Structured diff data:
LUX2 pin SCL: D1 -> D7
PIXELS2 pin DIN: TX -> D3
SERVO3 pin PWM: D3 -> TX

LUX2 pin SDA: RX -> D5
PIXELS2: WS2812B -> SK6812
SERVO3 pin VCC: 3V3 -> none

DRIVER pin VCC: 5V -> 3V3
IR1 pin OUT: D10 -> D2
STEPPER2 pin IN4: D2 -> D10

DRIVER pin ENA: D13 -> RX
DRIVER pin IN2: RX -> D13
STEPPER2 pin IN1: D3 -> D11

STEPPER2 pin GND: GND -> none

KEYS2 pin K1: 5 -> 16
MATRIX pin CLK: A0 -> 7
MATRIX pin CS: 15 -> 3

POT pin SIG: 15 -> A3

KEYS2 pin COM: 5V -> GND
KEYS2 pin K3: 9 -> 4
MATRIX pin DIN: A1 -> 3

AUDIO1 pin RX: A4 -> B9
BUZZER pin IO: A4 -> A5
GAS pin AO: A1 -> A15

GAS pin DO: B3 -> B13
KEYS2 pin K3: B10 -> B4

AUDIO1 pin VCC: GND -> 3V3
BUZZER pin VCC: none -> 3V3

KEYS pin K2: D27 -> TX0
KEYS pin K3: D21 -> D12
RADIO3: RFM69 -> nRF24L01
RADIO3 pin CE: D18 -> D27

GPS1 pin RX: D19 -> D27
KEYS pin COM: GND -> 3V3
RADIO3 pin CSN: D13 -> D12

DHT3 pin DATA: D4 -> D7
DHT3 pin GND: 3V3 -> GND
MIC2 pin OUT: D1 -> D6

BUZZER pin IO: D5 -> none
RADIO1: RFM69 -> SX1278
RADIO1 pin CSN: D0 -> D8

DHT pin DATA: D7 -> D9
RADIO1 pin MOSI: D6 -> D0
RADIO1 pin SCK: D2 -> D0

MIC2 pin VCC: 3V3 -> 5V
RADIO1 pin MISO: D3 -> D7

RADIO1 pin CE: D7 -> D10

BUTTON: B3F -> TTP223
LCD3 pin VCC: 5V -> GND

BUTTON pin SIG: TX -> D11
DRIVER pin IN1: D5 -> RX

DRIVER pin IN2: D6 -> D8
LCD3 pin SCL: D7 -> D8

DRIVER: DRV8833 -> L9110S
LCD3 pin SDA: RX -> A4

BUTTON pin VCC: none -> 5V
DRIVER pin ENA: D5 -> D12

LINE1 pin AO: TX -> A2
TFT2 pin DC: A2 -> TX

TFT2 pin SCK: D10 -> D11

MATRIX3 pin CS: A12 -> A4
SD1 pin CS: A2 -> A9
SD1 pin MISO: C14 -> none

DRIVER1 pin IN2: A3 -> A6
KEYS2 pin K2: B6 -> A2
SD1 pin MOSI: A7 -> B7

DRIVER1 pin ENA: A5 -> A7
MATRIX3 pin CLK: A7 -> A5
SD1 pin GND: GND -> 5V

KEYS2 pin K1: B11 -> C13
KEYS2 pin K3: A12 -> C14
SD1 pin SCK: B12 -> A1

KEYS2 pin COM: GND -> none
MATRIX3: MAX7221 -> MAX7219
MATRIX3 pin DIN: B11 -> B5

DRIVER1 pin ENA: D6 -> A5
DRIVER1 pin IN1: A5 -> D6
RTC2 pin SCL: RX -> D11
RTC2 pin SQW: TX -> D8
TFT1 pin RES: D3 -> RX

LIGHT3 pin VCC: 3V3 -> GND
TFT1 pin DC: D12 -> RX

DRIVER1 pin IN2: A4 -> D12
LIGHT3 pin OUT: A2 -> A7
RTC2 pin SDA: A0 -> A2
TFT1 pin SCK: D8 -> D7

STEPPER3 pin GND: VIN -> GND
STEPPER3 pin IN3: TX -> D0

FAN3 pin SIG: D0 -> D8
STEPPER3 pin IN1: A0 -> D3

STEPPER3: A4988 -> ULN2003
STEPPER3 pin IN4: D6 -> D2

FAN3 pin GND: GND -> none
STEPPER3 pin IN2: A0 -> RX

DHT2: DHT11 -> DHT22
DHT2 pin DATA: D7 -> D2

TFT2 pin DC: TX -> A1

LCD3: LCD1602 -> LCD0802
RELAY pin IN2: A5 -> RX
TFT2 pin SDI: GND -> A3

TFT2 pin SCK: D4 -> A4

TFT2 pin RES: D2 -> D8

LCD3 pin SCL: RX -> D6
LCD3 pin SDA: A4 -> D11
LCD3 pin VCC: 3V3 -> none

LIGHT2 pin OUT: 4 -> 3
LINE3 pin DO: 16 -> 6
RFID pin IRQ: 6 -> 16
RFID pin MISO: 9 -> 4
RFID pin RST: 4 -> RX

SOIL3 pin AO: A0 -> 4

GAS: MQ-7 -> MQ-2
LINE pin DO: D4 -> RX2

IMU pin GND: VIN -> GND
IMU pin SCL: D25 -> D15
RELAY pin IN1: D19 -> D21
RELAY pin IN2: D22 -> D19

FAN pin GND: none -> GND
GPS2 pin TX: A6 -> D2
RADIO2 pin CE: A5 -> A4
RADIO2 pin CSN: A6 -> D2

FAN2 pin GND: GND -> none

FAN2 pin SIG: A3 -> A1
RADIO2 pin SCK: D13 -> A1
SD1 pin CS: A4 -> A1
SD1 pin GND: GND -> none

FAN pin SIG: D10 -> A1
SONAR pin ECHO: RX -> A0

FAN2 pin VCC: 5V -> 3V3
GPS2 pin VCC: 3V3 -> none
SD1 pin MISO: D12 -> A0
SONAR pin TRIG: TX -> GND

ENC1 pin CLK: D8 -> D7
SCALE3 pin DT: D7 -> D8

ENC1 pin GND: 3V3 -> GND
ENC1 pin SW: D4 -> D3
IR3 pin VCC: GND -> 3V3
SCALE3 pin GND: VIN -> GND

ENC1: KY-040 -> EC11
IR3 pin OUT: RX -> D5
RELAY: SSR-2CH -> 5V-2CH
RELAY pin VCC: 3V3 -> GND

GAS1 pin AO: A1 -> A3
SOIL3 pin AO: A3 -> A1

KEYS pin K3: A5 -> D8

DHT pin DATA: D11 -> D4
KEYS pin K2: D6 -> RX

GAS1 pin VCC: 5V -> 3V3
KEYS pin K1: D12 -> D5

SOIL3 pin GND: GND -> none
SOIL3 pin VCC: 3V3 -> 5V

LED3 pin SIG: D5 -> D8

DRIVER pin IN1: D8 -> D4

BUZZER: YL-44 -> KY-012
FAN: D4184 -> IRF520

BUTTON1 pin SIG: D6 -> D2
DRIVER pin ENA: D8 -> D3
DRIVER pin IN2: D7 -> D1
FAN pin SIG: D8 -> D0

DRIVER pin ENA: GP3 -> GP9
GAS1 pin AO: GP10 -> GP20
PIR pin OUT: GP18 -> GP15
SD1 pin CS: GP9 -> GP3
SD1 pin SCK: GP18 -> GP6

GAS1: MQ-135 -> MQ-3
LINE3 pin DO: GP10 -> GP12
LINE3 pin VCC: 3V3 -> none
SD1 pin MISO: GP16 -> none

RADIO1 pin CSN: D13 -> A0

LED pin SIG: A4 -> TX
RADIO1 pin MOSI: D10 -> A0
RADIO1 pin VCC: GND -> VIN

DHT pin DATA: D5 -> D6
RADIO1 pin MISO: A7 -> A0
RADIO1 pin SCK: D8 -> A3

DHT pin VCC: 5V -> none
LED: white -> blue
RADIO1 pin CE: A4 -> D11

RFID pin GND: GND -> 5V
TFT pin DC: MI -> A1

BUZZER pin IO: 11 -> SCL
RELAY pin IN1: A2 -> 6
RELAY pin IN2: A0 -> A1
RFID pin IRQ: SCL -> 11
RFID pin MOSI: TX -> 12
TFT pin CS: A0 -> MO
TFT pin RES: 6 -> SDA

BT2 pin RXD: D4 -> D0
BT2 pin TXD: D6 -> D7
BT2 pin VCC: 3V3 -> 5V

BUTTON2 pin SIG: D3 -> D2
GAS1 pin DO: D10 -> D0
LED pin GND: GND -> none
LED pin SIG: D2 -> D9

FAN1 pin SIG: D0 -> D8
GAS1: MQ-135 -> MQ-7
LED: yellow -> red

**Assignment**
All that is wanted is the stretch of lines above from the one containing "SERVO3 pin PWM: D3 -> TX" through the one containing "BUTTON pin VCC: none -> 5V", duplicated exactly.

**Answer to this problem**
SERVO3 pin PWM: D3 -> TX

LUX2 pin SDA: RX -> D5
PIXELS2: WS2812B -> SK6812
SERVO3 pin VCC: 3V3 -> none

DRIVER pin VCC: 5V -> 3V3
IR1 pin OUT: D10 -> D2
STEPPER2 pin IN4: D2 -> D10

DRIVER pin ENA: D13 -> RX
DRIVER pin IN2: RX -> D13
STEPPER2 pin IN1: D3 -> D11

STEPPER2 pin GND: GND -> none

KEYS2 pin K1: 5 -> 16
MATRIX pin CLK: A0 -> 7
MATRIX pin CS: 15 -> 3

POT pin SIG: 15 -> A3

KEYS2 pin COM: 5V -> GND
KEYS2 pin K3: 9 -> 4
MATRIX pin DIN: A1 -> 3

AUDIO1 pin RX: A4 -> B9
BUZZER pin IO: A4 -> A5
GAS pin AO: A1 -> A15

GAS pin DO: B3 -> B13
KEYS2 pin K3: B10 -> B4

AUDIO1 pin VCC: GND -> 3V3
BUZZER pin VCC: none -> 3V3

KEYS pin K2: D27 -> TX0
KEYS pin K3: D21 -> D12
RADIO3: RFM69 -> nRF24L01
RADIO3 pin CE: D18 -> D27

GPS1 pin RX: D19 -> D27
KEYS pin COM: GND -> 3V3
RADIO3 pin CSN: D13 -> D12

DHT3 pin DATA: D4 -> D7
DHT3 pin GND: 3V3 -> GND
MIC2 pin OUT: D1 -> D6

BUZZER pin IO: D5 -> none
RADIO1: RFM69 -> SX1278
RADIO1 pin CSN: D0 -> D8

DHT pin DATA: D7 -> D9
RADIO1 pin MOSI: D6 -> D0
RADIO1 pin SCK: D2 -> D0

MIC2 pin VCC: 3V3 -> 5V
RADIO1 pin MISO: D3 -> D7

RADIO1 pin CE: D7 -> D10

BUTTON: B3F -> TTP223
LCD3 pin VCC: 5V -> GND

BUTTON pin SIG: TX -> D11
DRIVER pin IN1: D5 -> RX

DRIVER pin IN2: D6 -> D8
LCD3 pin SCL: D7 -> D8

DRIVER: DRV8833 -> L9110S
LCD3 pin SDA: RX -> A4

BUTTON pin VCC: none -> 5V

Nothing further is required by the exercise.